> [EXERCISE DESCRIPTION]:
In your output, repeat each entry exactly and include no pictures.

> [RECORDS SHOWN]:
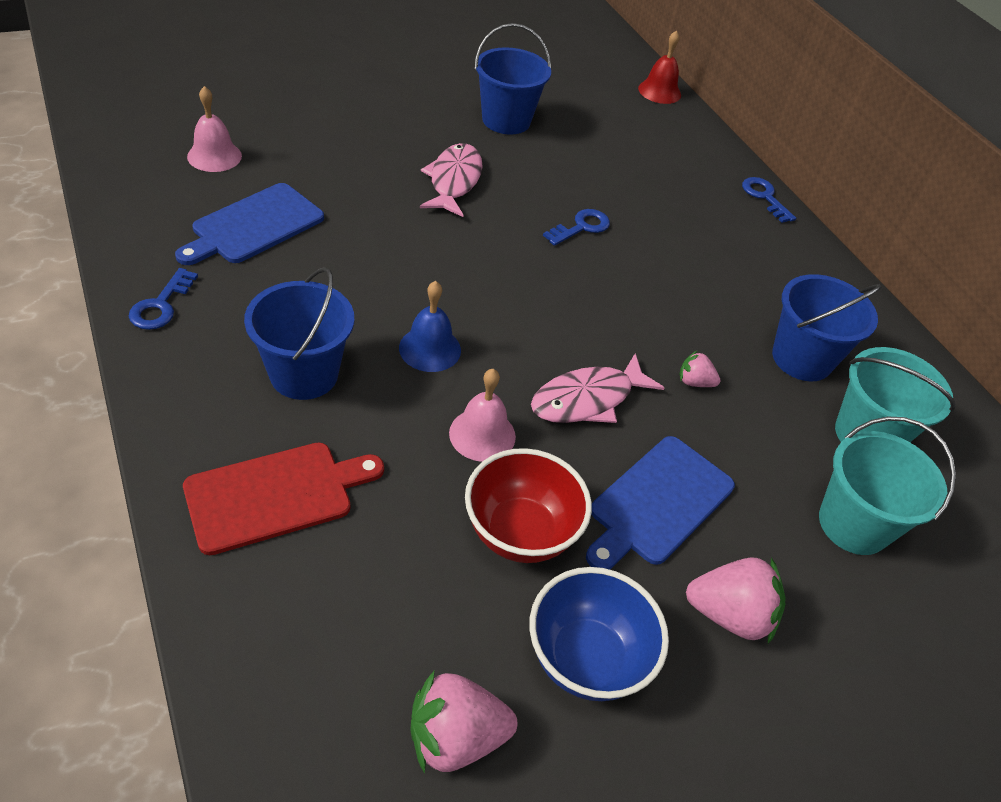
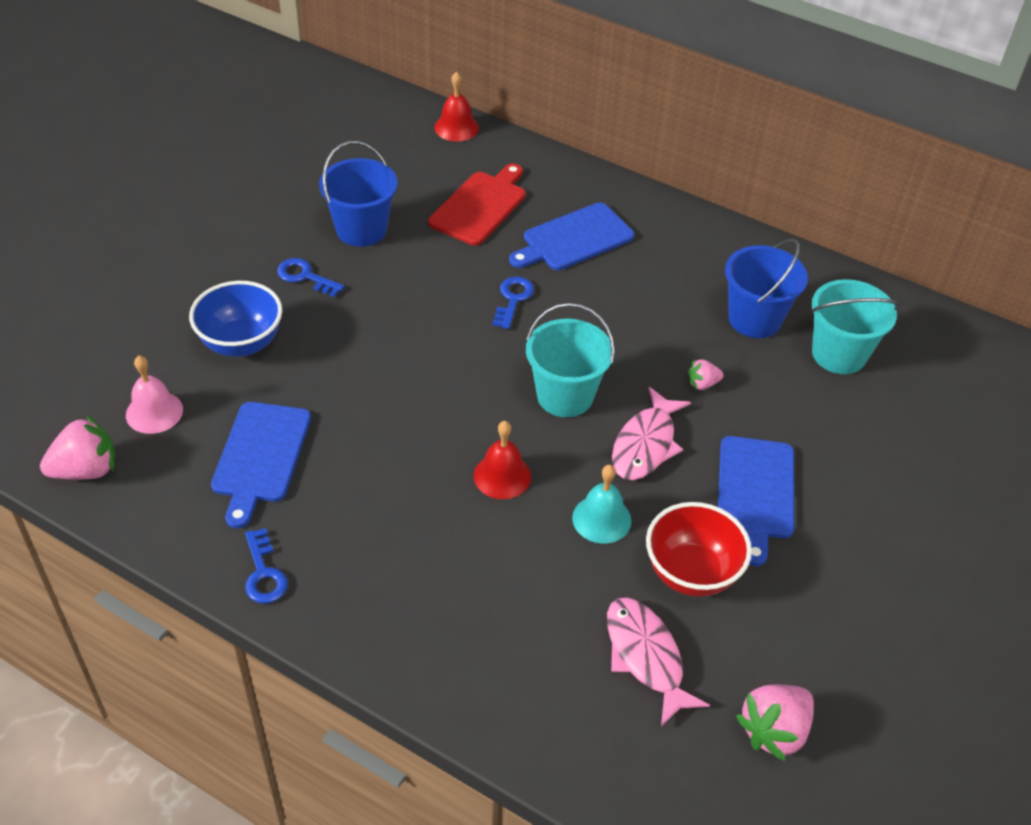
camera: 30 degrees left, 0 degrees up
(275, 495) = (509, 659): red cutting board -> red cutting board (480, 206)
(304, 374) = (433, 556): blue bucket -> none
(430, 349) = (502, 476): blue bell -> red bell
(454, 181) = (377, 315): pink fish -> pink fish (646, 656)
(482, 434) = (601, 519): pink bell -> turquoise bell
(586, 659) = (803, 628): blue bowl -> blue bowl (241, 343)
(683, 212) = (574, 239): none -> blue cutting board
(729, 614) = (859, 540): pink strawberry -> pink strawberry (86, 470)
(765, 197) = (620, 189): blue key -> blue key (305, 277)
(853, 524) = (879, 427): turquoise bucket -> turquoise bucket (565, 396)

> [REPLY TO THE EXERCISE]:
camera: 30 degrees left, 0 degrees up
(275, 495) = (509, 659): red cutting board -> red cutting board (480, 206)
(304, 374) = (433, 556): blue bucket -> none
(430, 349) = (502, 476): blue bell -> red bell
(454, 181) = (377, 315): pink fish -> pink fish (646, 656)
(482, 434) = (601, 519): pink bell -> turquoise bell
(586, 659) = (803, 628): blue bowl -> blue bowl (241, 343)
(683, 212) = (574, 239): none -> blue cutting board
(729, 614) = (859, 540): pink strawberry -> pink strawberry (86, 470)
(765, 197) = (620, 189): blue key -> blue key (305, 277)
(853, 524) = (879, 427): turquoise bucket -> turquoise bucket (565, 396)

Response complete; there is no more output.